» Collected data entries:
## START
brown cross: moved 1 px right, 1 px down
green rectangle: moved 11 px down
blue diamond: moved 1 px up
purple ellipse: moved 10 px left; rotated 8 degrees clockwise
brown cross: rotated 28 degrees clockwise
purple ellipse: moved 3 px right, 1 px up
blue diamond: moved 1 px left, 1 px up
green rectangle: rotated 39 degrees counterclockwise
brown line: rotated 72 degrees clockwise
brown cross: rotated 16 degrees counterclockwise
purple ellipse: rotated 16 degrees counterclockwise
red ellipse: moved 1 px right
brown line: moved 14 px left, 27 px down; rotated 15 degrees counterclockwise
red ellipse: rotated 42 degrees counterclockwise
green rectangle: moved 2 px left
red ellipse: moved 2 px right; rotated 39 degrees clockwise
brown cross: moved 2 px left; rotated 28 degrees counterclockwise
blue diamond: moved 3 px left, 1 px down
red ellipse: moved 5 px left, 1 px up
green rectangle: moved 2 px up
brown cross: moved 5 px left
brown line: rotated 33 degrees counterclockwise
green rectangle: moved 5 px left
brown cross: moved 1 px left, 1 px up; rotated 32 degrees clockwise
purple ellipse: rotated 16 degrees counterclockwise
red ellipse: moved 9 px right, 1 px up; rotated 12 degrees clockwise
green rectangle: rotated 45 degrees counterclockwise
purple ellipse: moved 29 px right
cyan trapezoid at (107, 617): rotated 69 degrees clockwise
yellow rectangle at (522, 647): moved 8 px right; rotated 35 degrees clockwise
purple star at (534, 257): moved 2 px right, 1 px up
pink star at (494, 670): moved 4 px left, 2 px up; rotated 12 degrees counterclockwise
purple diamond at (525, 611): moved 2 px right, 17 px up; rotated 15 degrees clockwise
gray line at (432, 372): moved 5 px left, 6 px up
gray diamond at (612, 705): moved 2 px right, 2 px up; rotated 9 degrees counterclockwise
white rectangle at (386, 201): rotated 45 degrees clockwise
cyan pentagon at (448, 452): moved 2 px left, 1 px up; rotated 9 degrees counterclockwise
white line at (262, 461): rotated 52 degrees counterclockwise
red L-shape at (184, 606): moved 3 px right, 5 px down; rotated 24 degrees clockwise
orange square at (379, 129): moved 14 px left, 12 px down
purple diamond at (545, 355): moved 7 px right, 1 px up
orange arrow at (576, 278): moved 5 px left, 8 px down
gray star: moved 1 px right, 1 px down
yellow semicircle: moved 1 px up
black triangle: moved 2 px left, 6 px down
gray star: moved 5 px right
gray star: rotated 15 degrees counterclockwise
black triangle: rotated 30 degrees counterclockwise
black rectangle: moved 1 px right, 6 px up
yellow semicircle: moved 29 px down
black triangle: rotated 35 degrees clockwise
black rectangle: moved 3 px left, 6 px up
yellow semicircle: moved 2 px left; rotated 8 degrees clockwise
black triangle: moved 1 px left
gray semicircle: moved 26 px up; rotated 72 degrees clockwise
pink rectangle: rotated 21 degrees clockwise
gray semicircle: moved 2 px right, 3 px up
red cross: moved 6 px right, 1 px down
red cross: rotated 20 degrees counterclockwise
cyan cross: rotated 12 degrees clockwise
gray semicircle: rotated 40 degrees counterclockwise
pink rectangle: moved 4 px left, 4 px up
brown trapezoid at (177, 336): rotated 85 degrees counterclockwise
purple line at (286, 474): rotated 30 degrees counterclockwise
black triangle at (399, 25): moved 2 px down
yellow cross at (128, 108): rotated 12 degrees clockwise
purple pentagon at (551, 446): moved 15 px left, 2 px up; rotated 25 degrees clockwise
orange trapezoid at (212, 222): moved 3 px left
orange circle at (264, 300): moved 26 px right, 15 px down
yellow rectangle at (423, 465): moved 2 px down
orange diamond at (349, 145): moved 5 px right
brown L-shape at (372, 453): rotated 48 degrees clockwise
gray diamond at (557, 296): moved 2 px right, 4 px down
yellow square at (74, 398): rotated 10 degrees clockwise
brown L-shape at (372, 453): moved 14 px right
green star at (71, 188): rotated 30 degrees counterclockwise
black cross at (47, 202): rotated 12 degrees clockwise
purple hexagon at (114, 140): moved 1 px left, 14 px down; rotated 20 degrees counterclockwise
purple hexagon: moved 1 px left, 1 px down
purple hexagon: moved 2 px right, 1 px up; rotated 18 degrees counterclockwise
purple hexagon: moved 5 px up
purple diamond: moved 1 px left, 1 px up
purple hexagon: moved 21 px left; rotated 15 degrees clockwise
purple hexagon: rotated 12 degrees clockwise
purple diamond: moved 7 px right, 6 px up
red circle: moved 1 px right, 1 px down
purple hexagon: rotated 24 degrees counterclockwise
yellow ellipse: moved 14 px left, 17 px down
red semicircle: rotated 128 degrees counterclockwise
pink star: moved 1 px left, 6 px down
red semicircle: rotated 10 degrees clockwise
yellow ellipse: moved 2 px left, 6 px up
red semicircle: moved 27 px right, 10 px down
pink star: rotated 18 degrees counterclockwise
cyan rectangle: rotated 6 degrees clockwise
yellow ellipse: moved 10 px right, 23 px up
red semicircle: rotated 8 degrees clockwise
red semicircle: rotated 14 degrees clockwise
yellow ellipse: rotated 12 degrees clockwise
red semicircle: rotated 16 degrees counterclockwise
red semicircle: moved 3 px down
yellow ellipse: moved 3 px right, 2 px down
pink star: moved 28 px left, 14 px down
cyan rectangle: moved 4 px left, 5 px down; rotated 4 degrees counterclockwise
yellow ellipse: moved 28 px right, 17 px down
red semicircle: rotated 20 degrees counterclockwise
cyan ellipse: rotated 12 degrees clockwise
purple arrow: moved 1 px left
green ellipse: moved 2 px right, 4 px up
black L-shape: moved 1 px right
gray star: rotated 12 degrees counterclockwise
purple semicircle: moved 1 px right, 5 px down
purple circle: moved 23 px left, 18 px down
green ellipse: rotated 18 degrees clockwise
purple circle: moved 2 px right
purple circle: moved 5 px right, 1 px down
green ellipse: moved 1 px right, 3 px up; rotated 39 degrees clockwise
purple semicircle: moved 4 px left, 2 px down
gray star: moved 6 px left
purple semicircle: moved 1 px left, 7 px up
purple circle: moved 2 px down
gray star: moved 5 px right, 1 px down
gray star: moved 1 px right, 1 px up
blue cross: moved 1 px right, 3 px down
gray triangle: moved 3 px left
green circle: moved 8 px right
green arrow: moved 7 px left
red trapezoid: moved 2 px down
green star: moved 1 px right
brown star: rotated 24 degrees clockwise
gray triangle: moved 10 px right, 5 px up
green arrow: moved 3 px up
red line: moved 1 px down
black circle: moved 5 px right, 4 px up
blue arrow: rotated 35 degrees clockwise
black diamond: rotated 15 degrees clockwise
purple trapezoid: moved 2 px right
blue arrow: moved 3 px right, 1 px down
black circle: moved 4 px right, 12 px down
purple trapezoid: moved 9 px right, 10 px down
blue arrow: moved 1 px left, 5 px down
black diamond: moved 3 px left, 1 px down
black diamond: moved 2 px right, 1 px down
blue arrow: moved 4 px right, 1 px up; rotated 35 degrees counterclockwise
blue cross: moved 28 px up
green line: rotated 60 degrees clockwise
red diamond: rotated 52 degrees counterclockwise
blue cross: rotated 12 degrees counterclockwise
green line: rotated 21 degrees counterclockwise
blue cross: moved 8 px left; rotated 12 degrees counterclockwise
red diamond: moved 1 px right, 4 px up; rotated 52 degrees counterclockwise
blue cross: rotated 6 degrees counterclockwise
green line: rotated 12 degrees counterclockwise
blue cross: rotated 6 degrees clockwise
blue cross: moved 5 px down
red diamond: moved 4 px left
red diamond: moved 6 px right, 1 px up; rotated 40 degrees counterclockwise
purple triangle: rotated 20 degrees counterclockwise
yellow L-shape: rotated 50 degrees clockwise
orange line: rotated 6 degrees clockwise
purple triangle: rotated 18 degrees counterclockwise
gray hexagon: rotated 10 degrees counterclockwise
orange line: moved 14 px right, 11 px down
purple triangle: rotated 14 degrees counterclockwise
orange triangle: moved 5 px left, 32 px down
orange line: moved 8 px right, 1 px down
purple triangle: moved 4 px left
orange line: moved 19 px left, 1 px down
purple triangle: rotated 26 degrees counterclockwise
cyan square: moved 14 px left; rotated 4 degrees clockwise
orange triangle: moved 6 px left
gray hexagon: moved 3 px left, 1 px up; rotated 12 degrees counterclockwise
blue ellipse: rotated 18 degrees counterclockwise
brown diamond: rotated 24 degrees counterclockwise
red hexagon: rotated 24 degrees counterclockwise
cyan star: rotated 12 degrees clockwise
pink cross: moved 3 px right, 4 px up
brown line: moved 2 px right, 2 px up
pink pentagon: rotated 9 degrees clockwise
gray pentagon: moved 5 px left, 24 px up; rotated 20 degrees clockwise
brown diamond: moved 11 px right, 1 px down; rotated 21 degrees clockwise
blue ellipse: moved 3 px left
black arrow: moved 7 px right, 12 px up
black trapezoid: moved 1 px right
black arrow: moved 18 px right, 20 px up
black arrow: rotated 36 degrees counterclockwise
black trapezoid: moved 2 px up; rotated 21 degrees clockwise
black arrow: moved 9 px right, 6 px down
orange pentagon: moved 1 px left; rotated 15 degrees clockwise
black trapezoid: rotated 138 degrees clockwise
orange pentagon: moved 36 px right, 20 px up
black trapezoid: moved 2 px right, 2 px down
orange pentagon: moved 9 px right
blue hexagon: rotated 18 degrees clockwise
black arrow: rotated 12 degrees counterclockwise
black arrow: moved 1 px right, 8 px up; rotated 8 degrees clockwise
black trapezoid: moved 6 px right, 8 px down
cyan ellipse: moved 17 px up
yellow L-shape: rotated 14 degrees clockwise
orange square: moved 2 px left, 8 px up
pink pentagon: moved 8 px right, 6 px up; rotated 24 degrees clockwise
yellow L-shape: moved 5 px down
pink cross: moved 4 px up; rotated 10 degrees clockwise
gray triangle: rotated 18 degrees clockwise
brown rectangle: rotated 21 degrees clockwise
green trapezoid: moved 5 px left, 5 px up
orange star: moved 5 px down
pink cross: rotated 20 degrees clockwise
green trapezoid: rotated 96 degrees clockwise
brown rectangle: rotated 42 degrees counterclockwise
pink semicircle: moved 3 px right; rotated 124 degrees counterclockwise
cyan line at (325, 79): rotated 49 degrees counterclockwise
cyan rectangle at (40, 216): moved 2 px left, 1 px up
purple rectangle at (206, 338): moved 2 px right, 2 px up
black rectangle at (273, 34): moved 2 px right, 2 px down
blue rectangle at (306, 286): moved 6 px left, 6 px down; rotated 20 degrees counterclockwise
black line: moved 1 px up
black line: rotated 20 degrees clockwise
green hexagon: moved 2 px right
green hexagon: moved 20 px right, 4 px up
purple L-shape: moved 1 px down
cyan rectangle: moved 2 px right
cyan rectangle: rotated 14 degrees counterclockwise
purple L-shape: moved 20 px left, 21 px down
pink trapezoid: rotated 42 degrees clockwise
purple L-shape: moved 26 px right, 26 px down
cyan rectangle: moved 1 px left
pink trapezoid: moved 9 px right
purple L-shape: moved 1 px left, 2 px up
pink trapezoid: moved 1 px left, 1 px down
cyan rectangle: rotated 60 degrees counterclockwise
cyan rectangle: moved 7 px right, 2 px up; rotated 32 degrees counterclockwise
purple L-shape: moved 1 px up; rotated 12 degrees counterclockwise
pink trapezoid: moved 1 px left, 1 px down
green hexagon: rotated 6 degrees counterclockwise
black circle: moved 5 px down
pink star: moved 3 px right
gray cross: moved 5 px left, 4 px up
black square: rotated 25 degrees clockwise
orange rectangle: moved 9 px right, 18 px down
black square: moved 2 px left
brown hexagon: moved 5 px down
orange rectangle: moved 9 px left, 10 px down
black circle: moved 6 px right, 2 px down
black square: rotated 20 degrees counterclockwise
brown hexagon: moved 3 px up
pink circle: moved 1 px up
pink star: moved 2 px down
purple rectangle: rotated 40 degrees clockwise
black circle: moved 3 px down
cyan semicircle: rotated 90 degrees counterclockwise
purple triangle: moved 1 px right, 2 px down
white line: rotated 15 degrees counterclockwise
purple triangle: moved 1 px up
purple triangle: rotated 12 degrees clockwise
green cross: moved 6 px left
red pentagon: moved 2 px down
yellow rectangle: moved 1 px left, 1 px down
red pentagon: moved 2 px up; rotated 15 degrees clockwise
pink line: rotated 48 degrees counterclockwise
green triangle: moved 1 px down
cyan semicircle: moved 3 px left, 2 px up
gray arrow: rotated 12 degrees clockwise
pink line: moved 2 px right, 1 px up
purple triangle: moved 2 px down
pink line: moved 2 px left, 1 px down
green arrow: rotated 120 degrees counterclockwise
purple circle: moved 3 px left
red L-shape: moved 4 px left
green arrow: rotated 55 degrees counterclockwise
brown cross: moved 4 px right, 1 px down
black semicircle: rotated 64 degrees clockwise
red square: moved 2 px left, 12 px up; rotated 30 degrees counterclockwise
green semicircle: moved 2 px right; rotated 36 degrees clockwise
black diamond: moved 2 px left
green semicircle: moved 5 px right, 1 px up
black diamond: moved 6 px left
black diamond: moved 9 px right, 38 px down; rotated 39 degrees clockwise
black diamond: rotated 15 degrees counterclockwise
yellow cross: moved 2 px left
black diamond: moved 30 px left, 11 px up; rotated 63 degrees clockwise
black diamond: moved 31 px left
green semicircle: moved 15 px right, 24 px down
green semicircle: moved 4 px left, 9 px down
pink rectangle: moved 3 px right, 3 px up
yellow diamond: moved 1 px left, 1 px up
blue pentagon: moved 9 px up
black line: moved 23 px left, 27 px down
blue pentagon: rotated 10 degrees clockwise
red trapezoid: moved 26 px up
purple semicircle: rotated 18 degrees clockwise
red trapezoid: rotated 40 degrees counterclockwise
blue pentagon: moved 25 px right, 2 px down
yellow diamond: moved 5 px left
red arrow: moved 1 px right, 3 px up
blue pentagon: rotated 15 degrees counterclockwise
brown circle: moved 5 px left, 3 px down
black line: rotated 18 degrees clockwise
## END
Copy the records word for word from their first line through the line that contains "green rectangle: moved 5 px left", including that line.

brown cross: moved 1 px right, 1 px down
green rectangle: moved 11 px down
blue diamond: moved 1 px up
purple ellipse: moved 10 px left; rotated 8 degrees clockwise
brown cross: rotated 28 degrees clockwise
purple ellipse: moved 3 px right, 1 px up
blue diamond: moved 1 px left, 1 px up
green rectangle: rotated 39 degrees counterclockwise
brown line: rotated 72 degrees clockwise
brown cross: rotated 16 degrees counterclockwise
purple ellipse: rotated 16 degrees counterclockwise
red ellipse: moved 1 px right
brown line: moved 14 px left, 27 px down; rotated 15 degrees counterclockwise
red ellipse: rotated 42 degrees counterclockwise
green rectangle: moved 2 px left
red ellipse: moved 2 px right; rotated 39 degrees clockwise
brown cross: moved 2 px left; rotated 28 degrees counterclockwise
blue diamond: moved 3 px left, 1 px down
red ellipse: moved 5 px left, 1 px up
green rectangle: moved 2 px up
brown cross: moved 5 px left
brown line: rotated 33 degrees counterclockwise
green rectangle: moved 5 px left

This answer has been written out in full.